→ **EXCERPTED RECORDS**:

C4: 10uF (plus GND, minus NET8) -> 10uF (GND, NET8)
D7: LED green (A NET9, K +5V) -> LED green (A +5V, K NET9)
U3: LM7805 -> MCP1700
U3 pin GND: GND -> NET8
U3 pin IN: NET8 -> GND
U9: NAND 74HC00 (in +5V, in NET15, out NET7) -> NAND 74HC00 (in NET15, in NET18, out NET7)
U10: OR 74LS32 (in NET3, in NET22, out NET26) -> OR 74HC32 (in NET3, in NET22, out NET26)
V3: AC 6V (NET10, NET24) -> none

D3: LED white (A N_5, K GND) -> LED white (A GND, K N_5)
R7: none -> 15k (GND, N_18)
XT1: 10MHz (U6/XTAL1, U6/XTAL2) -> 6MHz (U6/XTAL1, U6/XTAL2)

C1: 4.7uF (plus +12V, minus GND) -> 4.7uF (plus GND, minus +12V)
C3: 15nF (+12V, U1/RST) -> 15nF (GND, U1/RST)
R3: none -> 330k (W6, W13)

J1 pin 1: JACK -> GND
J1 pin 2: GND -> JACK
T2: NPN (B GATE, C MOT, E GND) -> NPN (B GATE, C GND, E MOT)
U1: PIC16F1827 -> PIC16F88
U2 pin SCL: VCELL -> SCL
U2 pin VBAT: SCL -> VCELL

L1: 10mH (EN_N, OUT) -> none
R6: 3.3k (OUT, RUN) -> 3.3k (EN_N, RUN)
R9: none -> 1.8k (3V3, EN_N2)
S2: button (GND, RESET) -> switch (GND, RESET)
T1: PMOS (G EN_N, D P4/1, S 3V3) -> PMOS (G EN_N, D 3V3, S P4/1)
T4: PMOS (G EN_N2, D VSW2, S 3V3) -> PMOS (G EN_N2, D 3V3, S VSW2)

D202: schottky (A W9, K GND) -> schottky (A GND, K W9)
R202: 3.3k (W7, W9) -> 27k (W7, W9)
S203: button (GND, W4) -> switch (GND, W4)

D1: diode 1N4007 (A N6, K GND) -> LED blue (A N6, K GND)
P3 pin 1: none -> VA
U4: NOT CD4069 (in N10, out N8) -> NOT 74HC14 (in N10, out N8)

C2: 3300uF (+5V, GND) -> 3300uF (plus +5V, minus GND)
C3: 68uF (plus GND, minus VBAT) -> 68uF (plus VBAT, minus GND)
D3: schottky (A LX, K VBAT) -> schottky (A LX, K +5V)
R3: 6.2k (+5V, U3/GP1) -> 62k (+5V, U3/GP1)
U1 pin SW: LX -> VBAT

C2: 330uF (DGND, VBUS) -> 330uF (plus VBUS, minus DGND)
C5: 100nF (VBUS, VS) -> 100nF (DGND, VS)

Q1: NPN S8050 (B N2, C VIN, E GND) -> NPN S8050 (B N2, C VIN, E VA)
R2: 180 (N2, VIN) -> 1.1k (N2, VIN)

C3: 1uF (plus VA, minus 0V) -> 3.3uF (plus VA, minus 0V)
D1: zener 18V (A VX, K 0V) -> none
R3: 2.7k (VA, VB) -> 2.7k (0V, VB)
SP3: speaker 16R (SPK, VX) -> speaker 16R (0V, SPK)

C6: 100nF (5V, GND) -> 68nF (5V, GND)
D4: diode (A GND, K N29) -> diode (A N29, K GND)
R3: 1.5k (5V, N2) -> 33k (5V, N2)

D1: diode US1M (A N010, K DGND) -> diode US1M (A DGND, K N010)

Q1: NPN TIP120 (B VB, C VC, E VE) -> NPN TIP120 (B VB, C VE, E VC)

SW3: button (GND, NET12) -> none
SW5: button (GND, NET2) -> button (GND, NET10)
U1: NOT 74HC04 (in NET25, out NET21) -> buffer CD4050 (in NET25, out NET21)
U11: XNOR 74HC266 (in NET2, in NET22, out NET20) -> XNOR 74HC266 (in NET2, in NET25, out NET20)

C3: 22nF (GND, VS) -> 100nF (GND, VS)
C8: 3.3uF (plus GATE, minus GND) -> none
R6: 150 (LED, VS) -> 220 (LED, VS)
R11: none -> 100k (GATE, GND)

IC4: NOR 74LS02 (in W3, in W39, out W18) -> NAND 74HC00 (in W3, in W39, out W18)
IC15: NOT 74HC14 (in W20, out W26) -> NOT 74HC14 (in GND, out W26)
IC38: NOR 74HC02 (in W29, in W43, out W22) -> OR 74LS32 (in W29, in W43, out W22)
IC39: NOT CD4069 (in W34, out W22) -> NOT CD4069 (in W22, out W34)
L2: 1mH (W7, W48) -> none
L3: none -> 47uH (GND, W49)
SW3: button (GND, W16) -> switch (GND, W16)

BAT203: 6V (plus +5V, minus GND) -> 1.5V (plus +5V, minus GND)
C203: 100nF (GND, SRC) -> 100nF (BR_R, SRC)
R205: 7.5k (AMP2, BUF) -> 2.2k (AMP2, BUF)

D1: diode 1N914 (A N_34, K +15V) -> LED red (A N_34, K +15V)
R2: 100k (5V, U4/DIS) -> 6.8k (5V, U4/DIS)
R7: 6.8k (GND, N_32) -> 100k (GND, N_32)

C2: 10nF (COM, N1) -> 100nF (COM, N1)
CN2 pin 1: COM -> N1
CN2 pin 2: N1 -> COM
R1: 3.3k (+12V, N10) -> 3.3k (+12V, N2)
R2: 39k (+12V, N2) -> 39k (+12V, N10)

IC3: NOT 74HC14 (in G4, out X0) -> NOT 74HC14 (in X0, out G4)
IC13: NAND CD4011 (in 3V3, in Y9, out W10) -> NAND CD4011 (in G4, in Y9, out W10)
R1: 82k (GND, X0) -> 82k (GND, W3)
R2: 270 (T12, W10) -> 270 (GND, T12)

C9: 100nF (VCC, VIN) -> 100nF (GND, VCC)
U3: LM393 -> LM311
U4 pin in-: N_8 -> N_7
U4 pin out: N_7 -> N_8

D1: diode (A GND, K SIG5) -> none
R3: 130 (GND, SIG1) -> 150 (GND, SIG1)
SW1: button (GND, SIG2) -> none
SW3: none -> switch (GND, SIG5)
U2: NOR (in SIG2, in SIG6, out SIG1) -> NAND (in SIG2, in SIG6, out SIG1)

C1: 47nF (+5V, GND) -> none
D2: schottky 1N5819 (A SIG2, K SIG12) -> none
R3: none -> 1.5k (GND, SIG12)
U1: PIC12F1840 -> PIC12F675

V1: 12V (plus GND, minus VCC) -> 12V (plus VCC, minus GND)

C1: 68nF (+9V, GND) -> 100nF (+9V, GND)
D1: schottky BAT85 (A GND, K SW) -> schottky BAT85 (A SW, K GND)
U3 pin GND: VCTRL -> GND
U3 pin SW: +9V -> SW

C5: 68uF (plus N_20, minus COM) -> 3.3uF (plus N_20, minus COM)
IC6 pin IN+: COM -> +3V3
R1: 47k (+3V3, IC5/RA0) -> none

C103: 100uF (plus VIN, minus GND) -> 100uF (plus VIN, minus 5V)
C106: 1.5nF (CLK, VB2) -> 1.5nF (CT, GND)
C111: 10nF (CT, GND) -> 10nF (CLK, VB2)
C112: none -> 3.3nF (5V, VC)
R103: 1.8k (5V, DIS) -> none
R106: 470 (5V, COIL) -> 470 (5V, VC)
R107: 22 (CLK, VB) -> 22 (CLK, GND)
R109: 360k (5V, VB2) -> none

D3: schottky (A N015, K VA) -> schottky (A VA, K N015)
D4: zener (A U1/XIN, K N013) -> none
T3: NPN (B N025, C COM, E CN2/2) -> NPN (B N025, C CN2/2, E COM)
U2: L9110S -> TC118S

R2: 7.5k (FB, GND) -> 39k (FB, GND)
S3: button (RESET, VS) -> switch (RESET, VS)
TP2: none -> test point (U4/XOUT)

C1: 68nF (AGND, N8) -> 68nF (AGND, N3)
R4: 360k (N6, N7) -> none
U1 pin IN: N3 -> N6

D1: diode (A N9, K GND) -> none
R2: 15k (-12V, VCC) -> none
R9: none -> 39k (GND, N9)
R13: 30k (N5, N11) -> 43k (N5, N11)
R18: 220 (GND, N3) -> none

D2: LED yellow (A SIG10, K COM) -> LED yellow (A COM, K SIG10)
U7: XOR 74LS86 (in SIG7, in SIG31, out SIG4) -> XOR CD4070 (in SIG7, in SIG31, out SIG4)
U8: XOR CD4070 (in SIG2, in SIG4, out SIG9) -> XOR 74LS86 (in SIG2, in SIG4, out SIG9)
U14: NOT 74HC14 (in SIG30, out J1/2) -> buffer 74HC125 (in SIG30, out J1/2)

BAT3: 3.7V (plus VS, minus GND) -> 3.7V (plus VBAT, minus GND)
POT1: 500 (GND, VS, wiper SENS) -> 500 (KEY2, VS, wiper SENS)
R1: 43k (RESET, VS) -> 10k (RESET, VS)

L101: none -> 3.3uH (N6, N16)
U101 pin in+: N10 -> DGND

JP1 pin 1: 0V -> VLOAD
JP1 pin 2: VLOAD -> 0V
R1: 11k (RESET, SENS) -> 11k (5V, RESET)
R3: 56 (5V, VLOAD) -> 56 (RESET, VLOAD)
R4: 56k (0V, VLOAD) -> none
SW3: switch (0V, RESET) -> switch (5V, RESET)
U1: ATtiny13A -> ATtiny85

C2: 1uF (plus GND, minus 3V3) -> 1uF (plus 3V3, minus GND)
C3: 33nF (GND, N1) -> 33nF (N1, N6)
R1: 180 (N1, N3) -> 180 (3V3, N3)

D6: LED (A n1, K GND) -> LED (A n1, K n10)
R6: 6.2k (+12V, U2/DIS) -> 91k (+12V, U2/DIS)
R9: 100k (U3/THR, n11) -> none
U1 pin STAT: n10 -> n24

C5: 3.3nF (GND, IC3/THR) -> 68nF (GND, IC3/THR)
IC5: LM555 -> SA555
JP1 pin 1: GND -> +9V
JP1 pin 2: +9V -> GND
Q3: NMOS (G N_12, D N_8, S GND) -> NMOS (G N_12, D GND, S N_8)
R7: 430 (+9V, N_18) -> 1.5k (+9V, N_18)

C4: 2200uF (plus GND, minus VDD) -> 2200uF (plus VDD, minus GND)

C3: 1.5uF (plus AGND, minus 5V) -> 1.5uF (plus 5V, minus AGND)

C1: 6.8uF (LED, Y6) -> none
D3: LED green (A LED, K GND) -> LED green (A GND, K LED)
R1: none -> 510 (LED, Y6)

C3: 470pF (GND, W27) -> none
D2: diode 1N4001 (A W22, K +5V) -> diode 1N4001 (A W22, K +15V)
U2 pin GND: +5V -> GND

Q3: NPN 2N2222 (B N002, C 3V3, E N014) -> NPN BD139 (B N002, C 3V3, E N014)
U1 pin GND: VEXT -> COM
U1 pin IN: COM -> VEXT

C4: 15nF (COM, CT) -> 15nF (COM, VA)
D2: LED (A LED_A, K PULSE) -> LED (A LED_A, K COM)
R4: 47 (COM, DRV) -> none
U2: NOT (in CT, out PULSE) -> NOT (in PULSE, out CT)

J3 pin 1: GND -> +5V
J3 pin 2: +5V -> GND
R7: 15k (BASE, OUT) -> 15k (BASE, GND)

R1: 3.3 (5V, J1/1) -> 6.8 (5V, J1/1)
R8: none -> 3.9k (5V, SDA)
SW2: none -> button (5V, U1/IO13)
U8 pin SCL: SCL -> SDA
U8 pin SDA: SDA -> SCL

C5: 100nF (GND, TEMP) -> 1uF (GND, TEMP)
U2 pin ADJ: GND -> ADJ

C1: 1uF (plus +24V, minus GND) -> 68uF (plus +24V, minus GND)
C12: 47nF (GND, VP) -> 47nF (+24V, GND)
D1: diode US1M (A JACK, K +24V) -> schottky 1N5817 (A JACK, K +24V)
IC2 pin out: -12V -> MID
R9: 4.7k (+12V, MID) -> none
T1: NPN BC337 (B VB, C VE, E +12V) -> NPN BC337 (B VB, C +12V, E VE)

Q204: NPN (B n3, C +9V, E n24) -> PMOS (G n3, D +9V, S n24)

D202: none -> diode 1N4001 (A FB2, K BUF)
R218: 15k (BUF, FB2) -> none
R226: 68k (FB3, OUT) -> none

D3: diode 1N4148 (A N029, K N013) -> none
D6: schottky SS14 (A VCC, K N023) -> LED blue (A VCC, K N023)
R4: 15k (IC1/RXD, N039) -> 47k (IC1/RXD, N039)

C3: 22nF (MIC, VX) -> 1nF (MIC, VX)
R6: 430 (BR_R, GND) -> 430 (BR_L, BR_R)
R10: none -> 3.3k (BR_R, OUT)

→ **EXERCISE**:
Since only the total is wanted, work out how many lines of the data above contain "zener" and state it alone.

→ **SOLUTION**:
2